— Begin EXTRACTED MATERIAL —

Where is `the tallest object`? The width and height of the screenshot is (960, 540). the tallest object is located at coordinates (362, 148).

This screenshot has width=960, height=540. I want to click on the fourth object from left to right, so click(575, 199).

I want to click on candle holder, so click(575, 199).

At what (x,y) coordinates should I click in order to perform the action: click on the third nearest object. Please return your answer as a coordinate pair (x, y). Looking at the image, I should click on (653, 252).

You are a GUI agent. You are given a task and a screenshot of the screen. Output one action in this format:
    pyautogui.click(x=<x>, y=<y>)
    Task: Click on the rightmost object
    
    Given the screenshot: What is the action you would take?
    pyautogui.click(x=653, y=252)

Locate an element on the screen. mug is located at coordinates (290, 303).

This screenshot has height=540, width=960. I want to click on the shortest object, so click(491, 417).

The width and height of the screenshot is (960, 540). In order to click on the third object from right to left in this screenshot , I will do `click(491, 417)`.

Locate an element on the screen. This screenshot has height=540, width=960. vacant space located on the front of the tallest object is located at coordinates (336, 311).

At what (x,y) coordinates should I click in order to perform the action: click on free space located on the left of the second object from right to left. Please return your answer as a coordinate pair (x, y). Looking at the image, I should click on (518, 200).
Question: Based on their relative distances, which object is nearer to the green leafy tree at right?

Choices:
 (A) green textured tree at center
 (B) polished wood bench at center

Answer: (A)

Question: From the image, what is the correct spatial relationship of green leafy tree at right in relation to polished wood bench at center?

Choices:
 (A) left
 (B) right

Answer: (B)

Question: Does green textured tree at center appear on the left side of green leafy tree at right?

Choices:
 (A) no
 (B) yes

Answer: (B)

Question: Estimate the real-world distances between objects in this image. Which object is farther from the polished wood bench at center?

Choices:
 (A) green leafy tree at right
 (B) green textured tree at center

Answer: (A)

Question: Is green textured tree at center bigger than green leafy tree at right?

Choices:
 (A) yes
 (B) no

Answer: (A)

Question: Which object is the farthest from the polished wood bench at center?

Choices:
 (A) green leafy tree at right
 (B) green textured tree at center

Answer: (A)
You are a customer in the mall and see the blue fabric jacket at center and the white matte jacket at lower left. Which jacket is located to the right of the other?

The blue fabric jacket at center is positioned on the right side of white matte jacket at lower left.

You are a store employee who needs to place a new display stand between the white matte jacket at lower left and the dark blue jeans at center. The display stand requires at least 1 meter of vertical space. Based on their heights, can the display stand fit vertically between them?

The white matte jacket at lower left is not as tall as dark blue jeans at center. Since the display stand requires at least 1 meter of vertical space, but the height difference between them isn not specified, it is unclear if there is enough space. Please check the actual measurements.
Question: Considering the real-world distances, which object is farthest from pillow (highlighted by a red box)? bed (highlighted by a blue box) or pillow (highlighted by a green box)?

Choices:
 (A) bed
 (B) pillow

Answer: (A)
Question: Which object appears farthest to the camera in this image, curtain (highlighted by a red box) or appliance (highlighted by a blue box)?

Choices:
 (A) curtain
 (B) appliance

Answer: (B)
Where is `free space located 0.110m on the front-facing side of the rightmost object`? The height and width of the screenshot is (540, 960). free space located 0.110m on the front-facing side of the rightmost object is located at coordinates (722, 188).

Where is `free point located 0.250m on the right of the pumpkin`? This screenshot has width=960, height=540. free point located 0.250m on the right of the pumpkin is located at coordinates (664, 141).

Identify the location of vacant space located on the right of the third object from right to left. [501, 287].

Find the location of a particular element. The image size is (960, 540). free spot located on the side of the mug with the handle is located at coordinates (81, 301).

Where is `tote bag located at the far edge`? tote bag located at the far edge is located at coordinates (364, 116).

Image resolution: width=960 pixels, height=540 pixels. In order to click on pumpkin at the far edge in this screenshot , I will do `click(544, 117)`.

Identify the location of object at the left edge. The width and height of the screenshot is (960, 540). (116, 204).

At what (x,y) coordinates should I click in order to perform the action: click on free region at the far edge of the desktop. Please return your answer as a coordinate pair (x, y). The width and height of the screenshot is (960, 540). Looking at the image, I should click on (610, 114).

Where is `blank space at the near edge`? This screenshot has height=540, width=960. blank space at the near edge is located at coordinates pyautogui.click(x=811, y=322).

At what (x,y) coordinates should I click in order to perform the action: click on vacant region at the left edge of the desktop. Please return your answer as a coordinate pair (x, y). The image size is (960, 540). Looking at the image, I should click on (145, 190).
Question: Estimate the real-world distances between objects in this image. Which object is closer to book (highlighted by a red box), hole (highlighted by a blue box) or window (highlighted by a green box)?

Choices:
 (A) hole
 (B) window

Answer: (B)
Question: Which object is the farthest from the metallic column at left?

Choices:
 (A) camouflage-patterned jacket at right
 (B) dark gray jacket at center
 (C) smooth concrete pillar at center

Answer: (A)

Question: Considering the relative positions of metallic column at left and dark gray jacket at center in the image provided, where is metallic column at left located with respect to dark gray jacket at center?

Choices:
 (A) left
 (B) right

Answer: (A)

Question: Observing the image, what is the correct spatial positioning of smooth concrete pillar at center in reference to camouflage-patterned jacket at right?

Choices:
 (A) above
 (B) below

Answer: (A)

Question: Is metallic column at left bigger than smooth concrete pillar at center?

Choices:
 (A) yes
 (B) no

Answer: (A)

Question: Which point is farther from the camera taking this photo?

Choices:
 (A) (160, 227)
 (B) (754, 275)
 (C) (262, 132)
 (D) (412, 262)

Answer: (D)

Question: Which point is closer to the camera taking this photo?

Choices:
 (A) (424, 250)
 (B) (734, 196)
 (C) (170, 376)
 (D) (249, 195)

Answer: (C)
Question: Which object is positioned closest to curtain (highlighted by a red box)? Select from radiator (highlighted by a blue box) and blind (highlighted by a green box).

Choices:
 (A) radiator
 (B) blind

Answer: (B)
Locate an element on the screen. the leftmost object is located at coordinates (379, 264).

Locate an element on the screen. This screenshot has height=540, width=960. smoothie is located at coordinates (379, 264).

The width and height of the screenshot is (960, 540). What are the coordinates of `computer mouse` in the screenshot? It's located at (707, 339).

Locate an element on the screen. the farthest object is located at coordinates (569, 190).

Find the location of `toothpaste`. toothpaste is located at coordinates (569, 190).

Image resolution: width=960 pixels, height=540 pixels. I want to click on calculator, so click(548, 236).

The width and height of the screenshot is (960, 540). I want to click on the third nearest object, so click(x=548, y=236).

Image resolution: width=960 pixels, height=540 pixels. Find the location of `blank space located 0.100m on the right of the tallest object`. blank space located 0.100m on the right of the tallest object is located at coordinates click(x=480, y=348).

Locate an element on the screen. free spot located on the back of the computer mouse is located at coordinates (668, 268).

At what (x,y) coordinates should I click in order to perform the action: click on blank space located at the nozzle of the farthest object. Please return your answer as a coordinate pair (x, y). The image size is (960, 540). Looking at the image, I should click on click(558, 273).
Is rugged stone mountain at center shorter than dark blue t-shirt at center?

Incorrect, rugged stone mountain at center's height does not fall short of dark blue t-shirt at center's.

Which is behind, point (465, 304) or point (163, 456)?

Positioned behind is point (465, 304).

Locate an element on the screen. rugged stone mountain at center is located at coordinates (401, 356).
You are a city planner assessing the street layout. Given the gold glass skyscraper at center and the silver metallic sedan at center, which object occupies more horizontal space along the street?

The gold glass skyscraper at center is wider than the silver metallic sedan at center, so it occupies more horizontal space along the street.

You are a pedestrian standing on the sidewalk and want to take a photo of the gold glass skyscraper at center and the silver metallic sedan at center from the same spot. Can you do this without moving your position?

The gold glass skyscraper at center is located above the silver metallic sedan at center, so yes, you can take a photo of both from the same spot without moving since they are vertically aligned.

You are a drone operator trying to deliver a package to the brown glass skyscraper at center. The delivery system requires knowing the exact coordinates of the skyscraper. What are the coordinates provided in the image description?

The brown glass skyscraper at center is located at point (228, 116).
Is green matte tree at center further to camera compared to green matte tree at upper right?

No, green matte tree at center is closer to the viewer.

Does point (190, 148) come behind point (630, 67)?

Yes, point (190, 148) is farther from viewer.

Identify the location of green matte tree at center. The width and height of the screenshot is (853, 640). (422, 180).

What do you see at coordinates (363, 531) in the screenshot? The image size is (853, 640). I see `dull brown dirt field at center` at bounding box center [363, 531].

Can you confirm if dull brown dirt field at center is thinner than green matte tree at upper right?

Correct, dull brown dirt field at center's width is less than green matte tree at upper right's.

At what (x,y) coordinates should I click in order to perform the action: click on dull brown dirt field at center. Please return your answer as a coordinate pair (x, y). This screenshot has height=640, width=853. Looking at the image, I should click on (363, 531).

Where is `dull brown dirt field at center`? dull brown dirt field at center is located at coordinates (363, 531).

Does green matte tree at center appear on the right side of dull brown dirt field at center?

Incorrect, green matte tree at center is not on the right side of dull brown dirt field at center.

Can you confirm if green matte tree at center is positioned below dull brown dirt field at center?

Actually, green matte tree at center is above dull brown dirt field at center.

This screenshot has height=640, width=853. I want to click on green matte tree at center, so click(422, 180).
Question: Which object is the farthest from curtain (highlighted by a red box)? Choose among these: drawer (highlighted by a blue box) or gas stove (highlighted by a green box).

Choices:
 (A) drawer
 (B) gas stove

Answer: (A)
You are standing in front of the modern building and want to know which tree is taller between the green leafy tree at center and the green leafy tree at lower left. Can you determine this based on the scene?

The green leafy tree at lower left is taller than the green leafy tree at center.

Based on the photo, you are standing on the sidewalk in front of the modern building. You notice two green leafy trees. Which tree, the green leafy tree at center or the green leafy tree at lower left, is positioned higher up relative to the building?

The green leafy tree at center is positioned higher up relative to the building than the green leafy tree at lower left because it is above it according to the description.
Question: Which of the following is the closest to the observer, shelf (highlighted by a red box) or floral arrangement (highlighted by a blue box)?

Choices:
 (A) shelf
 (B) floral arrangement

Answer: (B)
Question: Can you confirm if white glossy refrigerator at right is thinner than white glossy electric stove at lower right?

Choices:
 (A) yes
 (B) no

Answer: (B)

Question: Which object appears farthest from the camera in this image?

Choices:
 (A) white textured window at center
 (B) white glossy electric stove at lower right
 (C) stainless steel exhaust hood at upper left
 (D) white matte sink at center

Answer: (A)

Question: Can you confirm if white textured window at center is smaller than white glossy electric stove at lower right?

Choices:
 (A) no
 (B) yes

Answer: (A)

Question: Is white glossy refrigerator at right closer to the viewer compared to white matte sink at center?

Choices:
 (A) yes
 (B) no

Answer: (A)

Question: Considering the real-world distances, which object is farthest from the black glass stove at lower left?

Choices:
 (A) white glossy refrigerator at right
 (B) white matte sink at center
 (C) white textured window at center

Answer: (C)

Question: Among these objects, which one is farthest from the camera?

— End EXTRACTED MATERIAL —

** WRITTEN TASK **
Rewrite the data starting at its first line and ending at the line containing "coordinates (336, 311).", with "object" replaced by "item" and everything else left unchanged.

** WRITTEN REPLY **
Where is `the tallest item`? The width and height of the screenshot is (960, 540). the tallest item is located at coordinates (362, 148).

This screenshot has width=960, height=540. I want to click on the fourth item from left to right, so click(575, 199).

I want to click on candle holder, so click(575, 199).

At what (x,y) coordinates should I click in order to perform the action: click on the third nearest item. Please return your answer as a coordinate pair (x, y). Looking at the image, I should click on (653, 252).

You are a GUI agent. You are given a task and a screenshot of the screen. Output one action in this format:
    pyautogui.click(x=<x>, y=<y>)
    Task: Click on the rightmost item
    
    Given the screenshot: What is the action you would take?
    pyautogui.click(x=653, y=252)

Locate an element on the screen. mug is located at coordinates (290, 303).

This screenshot has height=540, width=960. I want to click on the shortest item, so click(491, 417).

The width and height of the screenshot is (960, 540). In order to click on the third item from right to left in this screenshot , I will do `click(491, 417)`.

Locate an element on the screen. This screenshot has height=540, width=960. vacant space located on the front of the tallest item is located at coordinates (336, 311).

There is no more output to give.